Start of Dataset records

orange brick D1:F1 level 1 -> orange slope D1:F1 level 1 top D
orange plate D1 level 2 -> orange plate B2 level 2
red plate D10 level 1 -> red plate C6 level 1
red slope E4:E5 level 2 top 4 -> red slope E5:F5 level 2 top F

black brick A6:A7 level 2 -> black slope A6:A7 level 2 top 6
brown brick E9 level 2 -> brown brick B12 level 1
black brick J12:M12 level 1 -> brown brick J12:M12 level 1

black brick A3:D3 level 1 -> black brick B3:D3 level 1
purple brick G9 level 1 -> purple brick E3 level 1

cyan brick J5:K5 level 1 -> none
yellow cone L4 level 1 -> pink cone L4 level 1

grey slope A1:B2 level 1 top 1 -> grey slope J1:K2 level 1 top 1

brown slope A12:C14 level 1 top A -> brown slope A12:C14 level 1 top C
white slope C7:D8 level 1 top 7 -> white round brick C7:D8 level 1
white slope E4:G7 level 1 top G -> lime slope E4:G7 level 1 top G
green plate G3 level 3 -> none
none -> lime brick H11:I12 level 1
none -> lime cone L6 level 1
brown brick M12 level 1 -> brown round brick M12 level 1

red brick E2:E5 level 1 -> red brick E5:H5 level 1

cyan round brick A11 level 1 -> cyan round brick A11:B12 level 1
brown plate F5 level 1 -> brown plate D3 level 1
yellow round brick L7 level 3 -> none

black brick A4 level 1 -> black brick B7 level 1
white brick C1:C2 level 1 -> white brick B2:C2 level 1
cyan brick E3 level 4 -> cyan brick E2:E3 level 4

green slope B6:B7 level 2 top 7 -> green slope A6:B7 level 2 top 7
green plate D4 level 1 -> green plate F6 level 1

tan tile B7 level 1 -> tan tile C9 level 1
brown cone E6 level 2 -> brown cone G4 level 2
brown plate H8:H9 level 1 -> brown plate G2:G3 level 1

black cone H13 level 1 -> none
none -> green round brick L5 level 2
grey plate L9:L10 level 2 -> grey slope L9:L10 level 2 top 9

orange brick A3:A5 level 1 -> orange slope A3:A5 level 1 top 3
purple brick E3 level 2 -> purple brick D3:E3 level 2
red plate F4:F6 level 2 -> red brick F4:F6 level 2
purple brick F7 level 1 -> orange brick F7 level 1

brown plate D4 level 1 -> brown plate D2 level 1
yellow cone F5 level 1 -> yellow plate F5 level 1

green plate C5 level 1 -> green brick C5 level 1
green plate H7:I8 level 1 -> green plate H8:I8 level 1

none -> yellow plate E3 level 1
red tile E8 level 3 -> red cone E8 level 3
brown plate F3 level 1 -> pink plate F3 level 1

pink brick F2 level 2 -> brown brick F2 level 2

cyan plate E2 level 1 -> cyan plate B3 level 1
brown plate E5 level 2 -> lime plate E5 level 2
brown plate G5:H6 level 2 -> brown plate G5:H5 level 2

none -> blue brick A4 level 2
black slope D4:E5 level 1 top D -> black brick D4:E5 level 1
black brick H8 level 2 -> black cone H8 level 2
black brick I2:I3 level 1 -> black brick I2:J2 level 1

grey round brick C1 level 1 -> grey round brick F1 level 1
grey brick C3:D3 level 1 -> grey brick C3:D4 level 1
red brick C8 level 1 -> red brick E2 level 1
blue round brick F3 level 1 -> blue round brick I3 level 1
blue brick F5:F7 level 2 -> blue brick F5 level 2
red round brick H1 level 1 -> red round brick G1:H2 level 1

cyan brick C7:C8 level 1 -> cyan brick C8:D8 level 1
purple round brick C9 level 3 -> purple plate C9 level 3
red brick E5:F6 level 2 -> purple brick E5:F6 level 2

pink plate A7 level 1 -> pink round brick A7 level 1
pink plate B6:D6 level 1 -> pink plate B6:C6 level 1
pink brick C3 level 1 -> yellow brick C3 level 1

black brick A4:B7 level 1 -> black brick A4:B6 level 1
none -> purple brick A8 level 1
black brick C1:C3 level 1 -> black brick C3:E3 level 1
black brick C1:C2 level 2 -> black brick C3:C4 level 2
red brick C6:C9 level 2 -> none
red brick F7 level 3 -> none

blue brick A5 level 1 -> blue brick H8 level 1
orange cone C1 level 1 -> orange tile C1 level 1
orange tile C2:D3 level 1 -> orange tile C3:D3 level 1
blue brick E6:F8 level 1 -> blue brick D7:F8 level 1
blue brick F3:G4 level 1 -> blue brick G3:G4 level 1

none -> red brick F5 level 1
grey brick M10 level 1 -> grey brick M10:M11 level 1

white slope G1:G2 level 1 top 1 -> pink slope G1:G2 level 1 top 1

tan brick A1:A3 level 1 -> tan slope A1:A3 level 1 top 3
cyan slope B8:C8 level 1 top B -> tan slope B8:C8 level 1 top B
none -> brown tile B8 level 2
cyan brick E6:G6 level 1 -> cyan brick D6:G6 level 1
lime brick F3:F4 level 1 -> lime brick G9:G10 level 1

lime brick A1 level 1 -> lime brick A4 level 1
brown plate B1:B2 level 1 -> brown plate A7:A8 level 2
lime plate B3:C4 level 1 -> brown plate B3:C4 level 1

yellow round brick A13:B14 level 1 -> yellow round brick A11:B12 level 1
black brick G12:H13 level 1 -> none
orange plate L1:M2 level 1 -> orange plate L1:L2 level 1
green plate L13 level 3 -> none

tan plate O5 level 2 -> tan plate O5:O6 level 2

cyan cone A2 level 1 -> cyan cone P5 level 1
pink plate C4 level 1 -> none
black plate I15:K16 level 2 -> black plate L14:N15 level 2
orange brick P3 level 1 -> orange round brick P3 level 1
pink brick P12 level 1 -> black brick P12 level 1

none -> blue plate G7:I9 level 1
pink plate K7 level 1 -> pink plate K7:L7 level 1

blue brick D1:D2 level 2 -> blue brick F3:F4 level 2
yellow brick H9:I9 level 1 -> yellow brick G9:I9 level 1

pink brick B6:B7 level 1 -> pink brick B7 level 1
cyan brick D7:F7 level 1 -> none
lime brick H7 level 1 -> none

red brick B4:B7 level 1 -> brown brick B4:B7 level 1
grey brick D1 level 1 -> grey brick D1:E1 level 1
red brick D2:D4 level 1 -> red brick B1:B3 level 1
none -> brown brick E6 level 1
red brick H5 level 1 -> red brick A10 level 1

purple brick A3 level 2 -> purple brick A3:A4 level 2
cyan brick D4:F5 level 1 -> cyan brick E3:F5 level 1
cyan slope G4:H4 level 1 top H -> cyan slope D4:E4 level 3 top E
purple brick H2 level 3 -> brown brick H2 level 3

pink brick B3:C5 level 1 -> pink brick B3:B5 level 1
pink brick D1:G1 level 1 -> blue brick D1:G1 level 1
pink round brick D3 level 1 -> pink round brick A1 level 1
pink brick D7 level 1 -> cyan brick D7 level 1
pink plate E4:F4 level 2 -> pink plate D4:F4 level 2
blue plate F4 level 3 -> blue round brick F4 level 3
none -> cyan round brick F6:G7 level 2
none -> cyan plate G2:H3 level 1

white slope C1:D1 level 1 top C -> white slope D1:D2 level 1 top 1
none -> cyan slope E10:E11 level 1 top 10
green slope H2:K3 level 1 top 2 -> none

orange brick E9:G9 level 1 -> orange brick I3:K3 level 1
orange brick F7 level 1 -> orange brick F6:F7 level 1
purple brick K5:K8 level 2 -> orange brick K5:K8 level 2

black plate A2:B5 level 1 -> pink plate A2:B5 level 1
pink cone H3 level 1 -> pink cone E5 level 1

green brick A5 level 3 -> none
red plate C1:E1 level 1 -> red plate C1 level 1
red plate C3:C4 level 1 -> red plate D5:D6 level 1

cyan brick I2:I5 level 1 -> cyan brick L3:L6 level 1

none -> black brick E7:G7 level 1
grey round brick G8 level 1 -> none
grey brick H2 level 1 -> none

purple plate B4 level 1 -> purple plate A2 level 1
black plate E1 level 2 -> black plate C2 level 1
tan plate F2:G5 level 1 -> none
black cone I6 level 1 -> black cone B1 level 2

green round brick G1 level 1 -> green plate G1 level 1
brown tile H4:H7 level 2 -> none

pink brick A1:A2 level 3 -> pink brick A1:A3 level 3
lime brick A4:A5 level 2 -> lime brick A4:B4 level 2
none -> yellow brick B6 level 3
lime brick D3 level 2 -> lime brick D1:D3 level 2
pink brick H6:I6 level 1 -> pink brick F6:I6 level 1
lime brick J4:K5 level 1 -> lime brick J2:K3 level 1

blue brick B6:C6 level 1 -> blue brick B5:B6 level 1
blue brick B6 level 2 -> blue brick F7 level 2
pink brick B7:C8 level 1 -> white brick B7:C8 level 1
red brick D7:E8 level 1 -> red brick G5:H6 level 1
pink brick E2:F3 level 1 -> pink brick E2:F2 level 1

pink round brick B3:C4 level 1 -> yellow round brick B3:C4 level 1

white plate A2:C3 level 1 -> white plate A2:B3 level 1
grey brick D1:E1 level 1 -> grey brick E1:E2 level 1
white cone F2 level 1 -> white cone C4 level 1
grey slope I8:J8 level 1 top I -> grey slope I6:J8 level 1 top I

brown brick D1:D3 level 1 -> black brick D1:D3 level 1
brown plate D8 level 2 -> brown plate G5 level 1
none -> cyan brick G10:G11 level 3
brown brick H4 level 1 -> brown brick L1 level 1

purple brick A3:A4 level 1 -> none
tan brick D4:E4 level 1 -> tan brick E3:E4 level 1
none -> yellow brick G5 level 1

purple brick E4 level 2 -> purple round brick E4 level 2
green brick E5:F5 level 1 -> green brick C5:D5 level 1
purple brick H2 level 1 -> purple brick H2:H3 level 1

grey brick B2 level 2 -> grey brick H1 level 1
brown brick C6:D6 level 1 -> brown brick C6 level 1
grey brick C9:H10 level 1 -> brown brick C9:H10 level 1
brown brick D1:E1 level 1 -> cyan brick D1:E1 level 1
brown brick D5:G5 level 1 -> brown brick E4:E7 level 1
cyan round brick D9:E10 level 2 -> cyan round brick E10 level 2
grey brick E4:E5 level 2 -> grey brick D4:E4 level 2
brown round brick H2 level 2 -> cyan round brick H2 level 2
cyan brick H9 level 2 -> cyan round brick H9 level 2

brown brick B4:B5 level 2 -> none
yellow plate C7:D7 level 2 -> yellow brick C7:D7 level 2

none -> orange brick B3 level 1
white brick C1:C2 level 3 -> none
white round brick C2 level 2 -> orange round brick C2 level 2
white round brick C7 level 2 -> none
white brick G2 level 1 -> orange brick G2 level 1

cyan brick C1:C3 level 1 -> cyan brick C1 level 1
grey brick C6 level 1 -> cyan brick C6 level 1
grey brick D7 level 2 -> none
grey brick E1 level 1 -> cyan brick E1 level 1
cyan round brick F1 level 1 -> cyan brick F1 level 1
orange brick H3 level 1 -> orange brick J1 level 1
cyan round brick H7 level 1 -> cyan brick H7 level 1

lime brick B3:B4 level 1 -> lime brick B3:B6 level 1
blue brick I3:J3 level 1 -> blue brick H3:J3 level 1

End of Dataset records

**Work item**
Only the lines above starting at the one containing "white brick C1:C2 level 1" and ending at the one containing "red plate F4:F6", both included, are to be returned, exactly as they read.

**Task answer**
white brick C1:C2 level 1 -> white brick B2:C2 level 1
cyan brick E3 level 4 -> cyan brick E2:E3 level 4

green slope B6:B7 level 2 top 7 -> green slope A6:B7 level 2 top 7
green plate D4 level 1 -> green plate F6 level 1

tan tile B7 level 1 -> tan tile C9 level 1
brown cone E6 level 2 -> brown cone G4 level 2
brown plate H8:H9 level 1 -> brown plate G2:G3 level 1

black cone H13 level 1 -> none
none -> green round brick L5 level 2
grey plate L9:L10 level 2 -> grey slope L9:L10 level 2 top 9

orange brick A3:A5 level 1 -> orange slope A3:A5 level 1 top 3
purple brick E3 level 2 -> purple brick D3:E3 level 2
red plate F4:F6 level 2 -> red brick F4:F6 level 2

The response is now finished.